## Your goal
Output every record below precisely as it is written.

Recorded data
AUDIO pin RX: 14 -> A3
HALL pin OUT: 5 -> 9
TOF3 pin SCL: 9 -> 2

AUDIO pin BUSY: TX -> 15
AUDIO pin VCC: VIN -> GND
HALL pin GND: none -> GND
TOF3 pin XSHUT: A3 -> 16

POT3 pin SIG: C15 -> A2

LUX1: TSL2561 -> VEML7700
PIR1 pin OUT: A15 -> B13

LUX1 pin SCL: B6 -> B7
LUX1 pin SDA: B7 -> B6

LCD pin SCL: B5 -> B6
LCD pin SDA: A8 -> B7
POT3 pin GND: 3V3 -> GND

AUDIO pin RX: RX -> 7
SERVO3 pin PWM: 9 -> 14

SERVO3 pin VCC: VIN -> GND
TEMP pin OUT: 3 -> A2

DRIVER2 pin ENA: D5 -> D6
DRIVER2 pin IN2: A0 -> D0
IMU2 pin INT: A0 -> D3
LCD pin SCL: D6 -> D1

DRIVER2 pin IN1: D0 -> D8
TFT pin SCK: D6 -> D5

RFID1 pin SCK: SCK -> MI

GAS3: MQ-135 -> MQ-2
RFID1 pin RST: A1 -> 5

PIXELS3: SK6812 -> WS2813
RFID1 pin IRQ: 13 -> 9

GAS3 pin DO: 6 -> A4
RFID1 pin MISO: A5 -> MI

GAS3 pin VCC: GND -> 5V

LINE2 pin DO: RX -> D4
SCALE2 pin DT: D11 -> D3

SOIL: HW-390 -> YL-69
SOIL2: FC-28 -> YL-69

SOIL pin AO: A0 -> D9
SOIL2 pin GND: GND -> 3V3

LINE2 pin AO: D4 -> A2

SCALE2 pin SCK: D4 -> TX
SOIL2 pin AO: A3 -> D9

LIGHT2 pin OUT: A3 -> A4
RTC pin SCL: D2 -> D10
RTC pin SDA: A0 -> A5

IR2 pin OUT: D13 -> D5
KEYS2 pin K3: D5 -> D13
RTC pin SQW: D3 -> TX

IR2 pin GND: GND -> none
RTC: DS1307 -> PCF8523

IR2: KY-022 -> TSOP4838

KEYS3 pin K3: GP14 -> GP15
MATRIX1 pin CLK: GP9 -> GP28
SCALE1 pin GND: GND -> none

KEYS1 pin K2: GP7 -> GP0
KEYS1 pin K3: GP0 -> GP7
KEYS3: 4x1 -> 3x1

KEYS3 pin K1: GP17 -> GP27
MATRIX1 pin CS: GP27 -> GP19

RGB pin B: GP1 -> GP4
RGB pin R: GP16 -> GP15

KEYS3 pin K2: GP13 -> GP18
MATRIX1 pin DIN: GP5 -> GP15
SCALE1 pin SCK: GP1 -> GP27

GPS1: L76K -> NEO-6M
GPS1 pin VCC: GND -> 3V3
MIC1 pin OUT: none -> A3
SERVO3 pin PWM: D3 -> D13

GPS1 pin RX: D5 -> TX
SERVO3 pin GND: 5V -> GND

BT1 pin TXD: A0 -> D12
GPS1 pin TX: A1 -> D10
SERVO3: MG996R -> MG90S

## Answer box
AUDIO pin RX: 14 -> A3
HALL pin OUT: 5 -> 9
TOF3 pin SCL: 9 -> 2

AUDIO pin BUSY: TX -> 15
AUDIO pin VCC: VIN -> GND
HALL pin GND: none -> GND
TOF3 pin XSHUT: A3 -> 16

POT3 pin SIG: C15 -> A2

LUX1: TSL2561 -> VEML7700
PIR1 pin OUT: A15 -> B13

LUX1 pin SCL: B6 -> B7
LUX1 pin SDA: B7 -> B6

LCD pin SCL: B5 -> B6
LCD pin SDA: A8 -> B7
POT3 pin GND: 3V3 -> GND

AUDIO pin RX: RX -> 7
SERVO3 pin PWM: 9 -> 14

SERVO3 pin VCC: VIN -> GND
TEMP pin OUT: 3 -> A2

DRIVER2 pin ENA: D5 -> D6
DRIVER2 pin IN2: A0 -> D0
IMU2 pin INT: A0 -> D3
LCD pin SCL: D6 -> D1

DRIVER2 pin IN1: D0 -> D8
TFT pin SCK: D6 -> D5

RFID1 pin SCK: SCK -> MI

GAS3: MQ-135 -> MQ-2
RFID1 pin RST: A1 -> 5

PIXELS3: SK6812 -> WS2813
RFID1 pin IRQ: 13 -> 9

GAS3 pin DO: 6 -> A4
RFID1 pin MISO: A5 -> MI

GAS3 pin VCC: GND -> 5V

LINE2 pin DO: RX -> D4
SCALE2 pin DT: D11 -> D3

SOIL: HW-390 -> YL-69
SOIL2: FC-28 -> YL-69

SOIL pin AO: A0 -> D9
SOIL2 pin GND: GND -> 3V3

LINE2 pin AO: D4 -> A2

SCALE2 pin SCK: D4 -> TX
SOIL2 pin AO: A3 -> D9

LIGHT2 pin OUT: A3 -> A4
RTC pin SCL: D2 -> D10
RTC pin SDA: A0 -> A5

IR2 pin OUT: D13 -> D5
KEYS2 pin K3: D5 -> D13
RTC pin SQW: D3 -> TX

IR2 pin GND: GND -> none
RTC: DS1307 -> PCF8523

IR2: KY-022 -> TSOP4838

KEYS3 pin K3: GP14 -> GP15
MATRIX1 pin CLK: GP9 -> GP28
SCALE1 pin GND: GND -> none

KEYS1 pin K2: GP7 -> GP0
KEYS1 pin K3: GP0 -> GP7
KEYS3: 4x1 -> 3x1

KEYS3 pin K1: GP17 -> GP27
MATRIX1 pin CS: GP27 -> GP19

RGB pin B: GP1 -> GP4
RGB pin R: GP16 -> GP15

KEYS3 pin K2: GP13 -> GP18
MATRIX1 pin DIN: GP5 -> GP15
SCALE1 pin SCK: GP1 -> GP27

GPS1: L76K -> NEO-6M
GPS1 pin VCC: GND -> 3V3
MIC1 pin OUT: none -> A3
SERVO3 pin PWM: D3 -> D13

GPS1 pin RX: D5 -> TX
SERVO3 pin GND: 5V -> GND

BT1 pin TXD: A0 -> D12
GPS1 pin TX: A1 -> D10
SERVO3: MG996R -> MG90S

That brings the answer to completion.